---- GIVEN DATA

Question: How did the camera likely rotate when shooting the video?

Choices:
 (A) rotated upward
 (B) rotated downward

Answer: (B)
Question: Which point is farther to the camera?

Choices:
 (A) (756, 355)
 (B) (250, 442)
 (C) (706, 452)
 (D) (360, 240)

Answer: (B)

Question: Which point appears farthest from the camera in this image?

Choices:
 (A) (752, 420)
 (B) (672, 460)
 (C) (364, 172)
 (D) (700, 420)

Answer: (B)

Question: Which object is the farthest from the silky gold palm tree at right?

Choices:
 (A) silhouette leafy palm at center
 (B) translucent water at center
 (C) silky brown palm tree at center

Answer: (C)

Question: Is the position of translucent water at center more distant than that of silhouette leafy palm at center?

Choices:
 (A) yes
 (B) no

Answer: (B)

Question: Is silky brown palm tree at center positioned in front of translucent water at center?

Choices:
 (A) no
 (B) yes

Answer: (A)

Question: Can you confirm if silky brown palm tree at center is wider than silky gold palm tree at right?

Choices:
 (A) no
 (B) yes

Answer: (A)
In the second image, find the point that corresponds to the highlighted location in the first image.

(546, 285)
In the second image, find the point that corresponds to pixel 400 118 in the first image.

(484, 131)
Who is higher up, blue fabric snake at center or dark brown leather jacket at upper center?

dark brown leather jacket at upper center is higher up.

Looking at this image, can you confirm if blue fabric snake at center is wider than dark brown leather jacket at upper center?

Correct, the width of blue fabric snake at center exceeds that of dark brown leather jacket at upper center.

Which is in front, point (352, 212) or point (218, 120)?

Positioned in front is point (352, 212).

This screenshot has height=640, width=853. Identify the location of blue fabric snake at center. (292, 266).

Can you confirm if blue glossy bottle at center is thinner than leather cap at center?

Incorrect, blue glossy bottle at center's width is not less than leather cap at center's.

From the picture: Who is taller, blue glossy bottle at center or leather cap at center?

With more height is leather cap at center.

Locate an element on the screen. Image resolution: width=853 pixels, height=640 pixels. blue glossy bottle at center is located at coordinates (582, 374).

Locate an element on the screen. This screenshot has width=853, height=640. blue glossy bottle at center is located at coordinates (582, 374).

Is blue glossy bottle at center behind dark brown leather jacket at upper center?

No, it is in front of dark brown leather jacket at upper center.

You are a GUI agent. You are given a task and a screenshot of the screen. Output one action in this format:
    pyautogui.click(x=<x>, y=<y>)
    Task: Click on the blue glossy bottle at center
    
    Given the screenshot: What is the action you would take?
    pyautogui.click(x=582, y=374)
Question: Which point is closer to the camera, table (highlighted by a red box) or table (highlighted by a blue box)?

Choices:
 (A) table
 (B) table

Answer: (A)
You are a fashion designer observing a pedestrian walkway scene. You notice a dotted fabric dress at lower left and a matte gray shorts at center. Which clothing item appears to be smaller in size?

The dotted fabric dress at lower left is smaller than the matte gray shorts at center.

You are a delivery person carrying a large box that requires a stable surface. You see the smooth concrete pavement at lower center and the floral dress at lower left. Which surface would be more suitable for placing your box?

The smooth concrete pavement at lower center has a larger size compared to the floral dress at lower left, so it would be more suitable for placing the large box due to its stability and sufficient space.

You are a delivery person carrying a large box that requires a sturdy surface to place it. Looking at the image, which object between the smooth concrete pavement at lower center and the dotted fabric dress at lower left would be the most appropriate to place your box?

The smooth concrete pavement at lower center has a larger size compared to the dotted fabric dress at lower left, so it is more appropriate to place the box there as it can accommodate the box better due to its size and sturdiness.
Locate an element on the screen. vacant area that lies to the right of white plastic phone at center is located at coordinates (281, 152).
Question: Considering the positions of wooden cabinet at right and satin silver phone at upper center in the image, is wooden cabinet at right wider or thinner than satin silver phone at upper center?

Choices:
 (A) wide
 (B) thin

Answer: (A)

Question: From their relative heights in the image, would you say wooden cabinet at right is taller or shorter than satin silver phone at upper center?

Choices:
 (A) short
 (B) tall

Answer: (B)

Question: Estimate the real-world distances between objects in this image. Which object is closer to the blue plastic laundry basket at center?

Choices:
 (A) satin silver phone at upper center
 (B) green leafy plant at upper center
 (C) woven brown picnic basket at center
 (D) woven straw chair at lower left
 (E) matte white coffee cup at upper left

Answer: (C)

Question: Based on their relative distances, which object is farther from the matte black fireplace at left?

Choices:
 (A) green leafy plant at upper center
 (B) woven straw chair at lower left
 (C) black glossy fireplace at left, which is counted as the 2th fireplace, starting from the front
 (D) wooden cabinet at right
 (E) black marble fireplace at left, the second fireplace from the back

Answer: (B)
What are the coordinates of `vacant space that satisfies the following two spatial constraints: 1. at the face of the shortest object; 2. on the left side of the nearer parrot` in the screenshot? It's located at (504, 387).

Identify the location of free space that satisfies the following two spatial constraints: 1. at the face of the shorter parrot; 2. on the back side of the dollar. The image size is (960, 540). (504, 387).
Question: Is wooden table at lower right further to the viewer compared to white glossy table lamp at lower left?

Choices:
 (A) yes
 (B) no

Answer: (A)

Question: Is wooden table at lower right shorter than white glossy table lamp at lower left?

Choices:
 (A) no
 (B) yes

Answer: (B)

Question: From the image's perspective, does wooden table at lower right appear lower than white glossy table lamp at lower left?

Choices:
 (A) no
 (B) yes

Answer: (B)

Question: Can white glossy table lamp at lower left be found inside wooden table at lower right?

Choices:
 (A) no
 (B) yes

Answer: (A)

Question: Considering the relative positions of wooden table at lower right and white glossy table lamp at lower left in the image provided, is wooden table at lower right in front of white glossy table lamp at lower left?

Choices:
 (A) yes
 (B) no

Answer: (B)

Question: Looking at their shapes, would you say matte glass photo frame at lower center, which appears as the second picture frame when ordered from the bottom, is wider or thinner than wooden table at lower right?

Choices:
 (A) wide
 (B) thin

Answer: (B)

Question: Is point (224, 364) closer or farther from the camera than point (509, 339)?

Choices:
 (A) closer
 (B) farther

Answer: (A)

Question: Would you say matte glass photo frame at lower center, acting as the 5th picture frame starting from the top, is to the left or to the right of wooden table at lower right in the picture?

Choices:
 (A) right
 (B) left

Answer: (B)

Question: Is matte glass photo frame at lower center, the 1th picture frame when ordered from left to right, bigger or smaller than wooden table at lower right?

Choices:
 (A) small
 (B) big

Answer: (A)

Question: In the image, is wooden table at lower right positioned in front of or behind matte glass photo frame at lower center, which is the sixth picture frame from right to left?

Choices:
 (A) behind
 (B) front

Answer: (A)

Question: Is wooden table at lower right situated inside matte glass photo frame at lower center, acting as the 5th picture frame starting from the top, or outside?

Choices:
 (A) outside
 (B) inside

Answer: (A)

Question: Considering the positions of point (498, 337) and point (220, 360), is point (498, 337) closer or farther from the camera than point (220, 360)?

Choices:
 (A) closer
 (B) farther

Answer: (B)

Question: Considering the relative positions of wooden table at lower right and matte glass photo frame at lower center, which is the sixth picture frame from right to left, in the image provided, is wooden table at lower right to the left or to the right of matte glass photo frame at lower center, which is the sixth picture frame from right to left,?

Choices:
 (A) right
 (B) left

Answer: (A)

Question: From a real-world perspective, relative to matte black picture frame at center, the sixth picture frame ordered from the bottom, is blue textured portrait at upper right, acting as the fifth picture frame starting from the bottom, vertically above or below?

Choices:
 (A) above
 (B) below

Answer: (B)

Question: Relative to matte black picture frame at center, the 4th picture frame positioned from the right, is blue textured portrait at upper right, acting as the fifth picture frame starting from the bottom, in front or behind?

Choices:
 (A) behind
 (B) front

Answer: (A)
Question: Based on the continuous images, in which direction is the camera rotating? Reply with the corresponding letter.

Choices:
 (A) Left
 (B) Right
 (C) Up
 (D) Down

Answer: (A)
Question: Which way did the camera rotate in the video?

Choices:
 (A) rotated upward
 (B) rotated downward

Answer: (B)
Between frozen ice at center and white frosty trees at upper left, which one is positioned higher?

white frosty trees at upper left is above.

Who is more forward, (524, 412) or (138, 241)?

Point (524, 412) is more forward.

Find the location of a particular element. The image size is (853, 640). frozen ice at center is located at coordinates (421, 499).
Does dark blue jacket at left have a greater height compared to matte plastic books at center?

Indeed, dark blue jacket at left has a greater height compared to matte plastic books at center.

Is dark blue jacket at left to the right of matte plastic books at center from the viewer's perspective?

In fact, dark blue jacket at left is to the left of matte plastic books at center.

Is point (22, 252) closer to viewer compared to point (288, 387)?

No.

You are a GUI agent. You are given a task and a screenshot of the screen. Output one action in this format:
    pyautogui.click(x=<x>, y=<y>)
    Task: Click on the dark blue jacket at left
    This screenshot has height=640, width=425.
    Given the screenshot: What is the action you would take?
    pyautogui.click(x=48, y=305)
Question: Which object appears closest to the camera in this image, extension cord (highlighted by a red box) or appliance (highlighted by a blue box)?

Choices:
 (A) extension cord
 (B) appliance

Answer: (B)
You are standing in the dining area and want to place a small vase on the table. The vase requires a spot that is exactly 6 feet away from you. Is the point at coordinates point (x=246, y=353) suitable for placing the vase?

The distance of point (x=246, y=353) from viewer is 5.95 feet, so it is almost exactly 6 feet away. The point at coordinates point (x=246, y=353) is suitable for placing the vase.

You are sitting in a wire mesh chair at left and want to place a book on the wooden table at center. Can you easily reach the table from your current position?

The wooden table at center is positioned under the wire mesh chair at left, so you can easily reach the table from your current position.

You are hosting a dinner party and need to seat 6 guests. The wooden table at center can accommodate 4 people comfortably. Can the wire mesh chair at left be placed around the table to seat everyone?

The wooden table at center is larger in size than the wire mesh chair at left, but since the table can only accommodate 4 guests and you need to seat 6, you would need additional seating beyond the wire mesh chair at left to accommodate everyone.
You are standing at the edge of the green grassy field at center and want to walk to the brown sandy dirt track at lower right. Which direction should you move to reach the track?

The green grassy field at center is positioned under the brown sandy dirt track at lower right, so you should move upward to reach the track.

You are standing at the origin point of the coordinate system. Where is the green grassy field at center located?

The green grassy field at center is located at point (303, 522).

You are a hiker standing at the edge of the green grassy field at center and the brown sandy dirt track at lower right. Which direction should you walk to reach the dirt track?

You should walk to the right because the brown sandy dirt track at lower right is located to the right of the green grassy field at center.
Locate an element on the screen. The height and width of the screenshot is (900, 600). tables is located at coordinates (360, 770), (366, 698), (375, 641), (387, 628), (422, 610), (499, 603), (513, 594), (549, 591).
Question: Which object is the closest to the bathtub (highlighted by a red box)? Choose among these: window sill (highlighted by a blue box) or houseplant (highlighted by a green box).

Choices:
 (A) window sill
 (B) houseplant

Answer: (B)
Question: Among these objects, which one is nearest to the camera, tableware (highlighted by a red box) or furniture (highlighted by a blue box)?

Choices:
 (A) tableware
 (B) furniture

--------

▸ WORK INSTRUCTIONS: Starting at the first row above and ending at the line that contains "With more height is leather cap at center.", including both ends, write out every line as a JSON list of strings with one string per line. Leave blank lines out.

▸ EXPECTED ANSWER:
[
  "Question: How did the camera likely rotate when shooting the video?",
  "Choices:",
  " (A) rotated upward",
  " (B) rotated downward",
  "Answer: (B)",
  "Question: Which point is farther to the camera?",
  "Choices:",
  " (A) (756, 355)",
  " (B) (250, 442)",
  " (C) (706, 452)",
  " (D) (360, 240)",
  "Answer: (B)",
  "Question: Which point appears farthest from the camera in this image?",
  "Choices:",
  " (A) (752, 420)",
  " (B) (672, 460)",
  " (C) (364, 172)",
  " (D) (700, 420)",
  "Answer: (B)",
  "Question: Which object is the farthest from the silky gold palm tree at right?",
  "Choices:",
  " (A) silhouette leafy palm at center",
  " (B) translucent water at center",
  " (C) silky brown palm tree at center",
  "Answer: (C)",
  "Question: Is the position of translucent water at center more distant than that of silhouette leafy palm at center?",
  "Choices:",
  " (A) yes",
  " (B) no",
  "Answer: (B)",
  "Question: Is silky brown palm tree at center positioned in front of translucent water at center?",
  "Choices:",
  " (A) no",
  " (B) yes",
  "Answer: (A)",
  "Question: Can you confirm if silky brown palm tree at center is wider than silky gold palm tree at right?",
  "Choices:",
  " (A) no",
  " (B) yes",
  "Answer: (A)",
  "In the second image, find the point that corresponds to the highlighted location in the first image.",
  "(546, 285)",
  "In the second image, find the point that corresponds to pixel 400 118 in the first image.",
  "(484, 131)",
  "Who is higher up, blue fabric snake at center or dark brown leather jacket at upper center?",
  "dark brown leather jacket at upper center is higher up.",
  "Looking at this image, can you confirm if blue fabric snake at center is wider than dark brown leather jacket at upper center?",
  "Correct, the width of blue fabric snake at center exceeds that of dark brown leather jacket at upper center.",
  "Which is in front, point (352, 212) or point (218, 120)?",
  "Positioned in front is point (352, 212).",
  "This screenshot has height=640, width=853. Identify the location of blue fabric snake at center. (292, 266).",
  "Can you confirm if blue glossy bottle at center is thinner than leather cap at center?",
  "Incorrect, blue glossy bottle at center's width is not less than leather cap at center's.",
  "From the picture: Who is taller, blue glossy bottle at center or leather cap at center?",
  "With more height is leather cap at center."
]